WHAT THIS TASK INVOLVES> Every line in the listing below from the one with "camera: 25 degrees right, 0 degrees up" through the one with "(781, 179) = (937, 467): none" is to be reproduced exactly, both ends included; leave out the rest.

MATERIALS PROVIDED>
▶

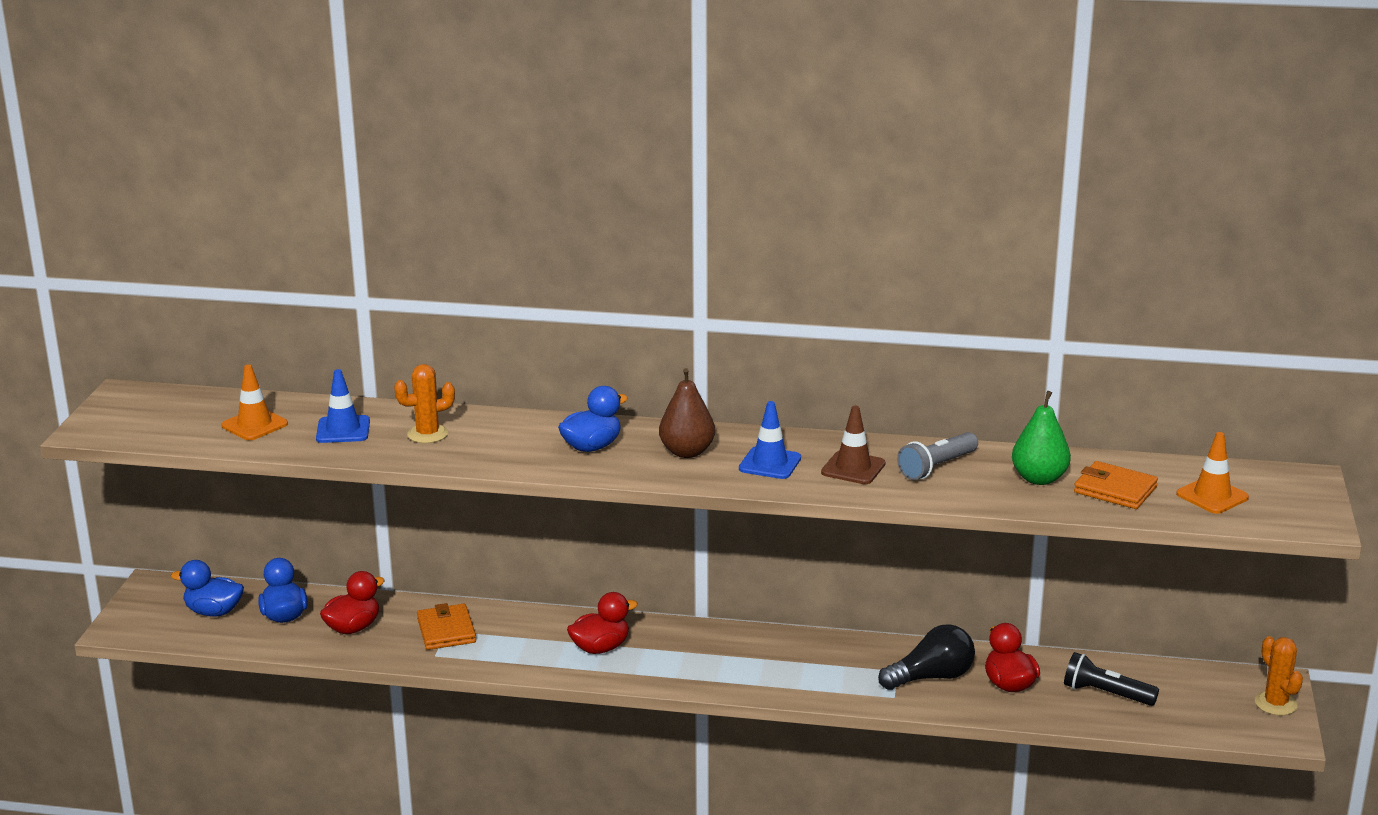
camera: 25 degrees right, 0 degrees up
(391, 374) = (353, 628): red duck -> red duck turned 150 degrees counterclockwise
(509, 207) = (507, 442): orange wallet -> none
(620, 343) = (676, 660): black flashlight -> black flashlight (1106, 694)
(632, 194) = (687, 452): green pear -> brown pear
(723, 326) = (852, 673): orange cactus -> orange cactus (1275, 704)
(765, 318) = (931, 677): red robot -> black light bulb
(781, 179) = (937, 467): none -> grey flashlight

◀
▶

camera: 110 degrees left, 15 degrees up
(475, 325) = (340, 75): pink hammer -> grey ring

◀

ANSWER BELOW>
camera: 25 degrees right, 0 degrees up
(391, 374) = (353, 628): red duck -> red duck turned 150 degrees counterclockwise
(509, 207) = (507, 442): orange wallet -> none
(620, 343) = (676, 660): black flashlight -> black flashlight (1106, 694)
(632, 194) = (687, 452): green pear -> brown pear
(723, 326) = (852, 673): orange cactus -> orange cactus (1275, 704)
(765, 318) = (931, 677): red robot -> black light bulb
(781, 179) = (937, 467): none -> grey flashlight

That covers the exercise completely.